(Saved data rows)
⟨
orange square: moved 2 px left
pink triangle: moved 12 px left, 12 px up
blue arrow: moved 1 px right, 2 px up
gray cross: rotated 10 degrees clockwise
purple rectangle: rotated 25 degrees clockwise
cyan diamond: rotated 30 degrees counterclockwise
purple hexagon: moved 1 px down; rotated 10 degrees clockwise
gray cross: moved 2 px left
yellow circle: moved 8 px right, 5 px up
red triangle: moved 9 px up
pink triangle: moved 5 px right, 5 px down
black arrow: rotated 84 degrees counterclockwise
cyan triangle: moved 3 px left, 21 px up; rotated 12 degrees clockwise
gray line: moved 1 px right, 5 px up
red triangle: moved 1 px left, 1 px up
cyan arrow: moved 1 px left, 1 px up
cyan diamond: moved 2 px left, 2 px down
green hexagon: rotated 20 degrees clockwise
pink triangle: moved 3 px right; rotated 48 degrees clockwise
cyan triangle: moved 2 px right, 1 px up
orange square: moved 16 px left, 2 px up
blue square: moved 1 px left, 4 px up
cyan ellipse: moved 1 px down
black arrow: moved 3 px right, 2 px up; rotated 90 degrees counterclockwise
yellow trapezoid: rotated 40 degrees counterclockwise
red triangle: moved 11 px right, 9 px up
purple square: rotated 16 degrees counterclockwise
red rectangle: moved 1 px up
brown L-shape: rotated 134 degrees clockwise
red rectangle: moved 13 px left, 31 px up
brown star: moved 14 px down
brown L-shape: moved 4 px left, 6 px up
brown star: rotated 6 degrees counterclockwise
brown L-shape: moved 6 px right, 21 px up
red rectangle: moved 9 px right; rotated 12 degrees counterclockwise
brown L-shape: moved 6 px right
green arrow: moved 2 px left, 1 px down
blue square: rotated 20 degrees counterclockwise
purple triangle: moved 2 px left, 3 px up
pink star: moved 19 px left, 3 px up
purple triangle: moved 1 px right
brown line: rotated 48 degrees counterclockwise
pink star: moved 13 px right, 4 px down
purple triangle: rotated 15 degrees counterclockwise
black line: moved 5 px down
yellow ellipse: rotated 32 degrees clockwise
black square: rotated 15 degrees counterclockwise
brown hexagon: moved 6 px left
⟩
- [EXERCISE]: Present the rows above as a numbered list, omitting any blank lines.

- [EXPECTED OUTPUT]:
1. orange square: moved 2 px left
2. pink triangle: moved 12 px left, 12 px up
3. blue arrow: moved 1 px right, 2 px up
4. gray cross: rotated 10 degrees clockwise
5. purple rectangle: rotated 25 degrees clockwise
6. cyan diamond: rotated 30 degrees counterclockwise
7. purple hexagon: moved 1 px down; rotated 10 degrees clockwise
8. gray cross: moved 2 px left
9. yellow circle: moved 8 px right, 5 px up
10. red triangle: moved 9 px up
11. pink triangle: moved 5 px right, 5 px down
12. black arrow: rotated 84 degrees counterclockwise
13. cyan triangle: moved 3 px left, 21 px up; rotated 12 degrees clockwise
14. gray line: moved 1 px right, 5 px up
15. red triangle: moved 1 px left, 1 px up
16. cyan arrow: moved 1 px left, 1 px up
17. cyan diamond: moved 2 px left, 2 px down
18. green hexagon: rotated 20 degrees clockwise
19. pink triangle: moved 3 px right; rotated 48 degrees clockwise
20. cyan triangle: moved 2 px right, 1 px up
21. orange square: moved 16 px left, 2 px up
22. blue square: moved 1 px left, 4 px up
23. cyan ellipse: moved 1 px down
24. black arrow: moved 3 px right, 2 px up; rotated 90 degrees counterclockwise
25. yellow trapezoid: rotated 40 degrees counterclockwise
26. red triangle: moved 11 px right, 9 px up
27. purple square: rotated 16 degrees counterclockwise
28. red rectangle: moved 1 px up
29. brown L-shape: rotated 134 degrees clockwise
30. red rectangle: moved 13 px left, 31 px up
31. brown star: moved 14 px down
32. brown L-shape: moved 4 px left, 6 px up
33. brown star: rotated 6 degrees counterclockwise
34. brown L-shape: moved 6 px right, 21 px up
35. red rectangle: moved 9 px right; rotated 12 degrees counterclockwise
36. brown L-shape: moved 6 px right
37. green arrow: moved 2 px left, 1 px down
38. blue square: rotated 20 degrees counterclockwise
39. purple triangle: moved 2 px left, 3 px up
40. pink star: moved 19 px left, 3 px up
41. purple triangle: moved 1 px right
42. brown line: rotated 48 degrees counterclockwise
43. pink star: moved 13 px right, 4 px down
44. purple triangle: rotated 15 degrees counterclockwise
45. black line: moved 5 px down
46. yellow ellipse: rotated 32 degrees clockwise
47. black square: rotated 15 degrees counterclockwise
48. brown hexagon: moved 6 px left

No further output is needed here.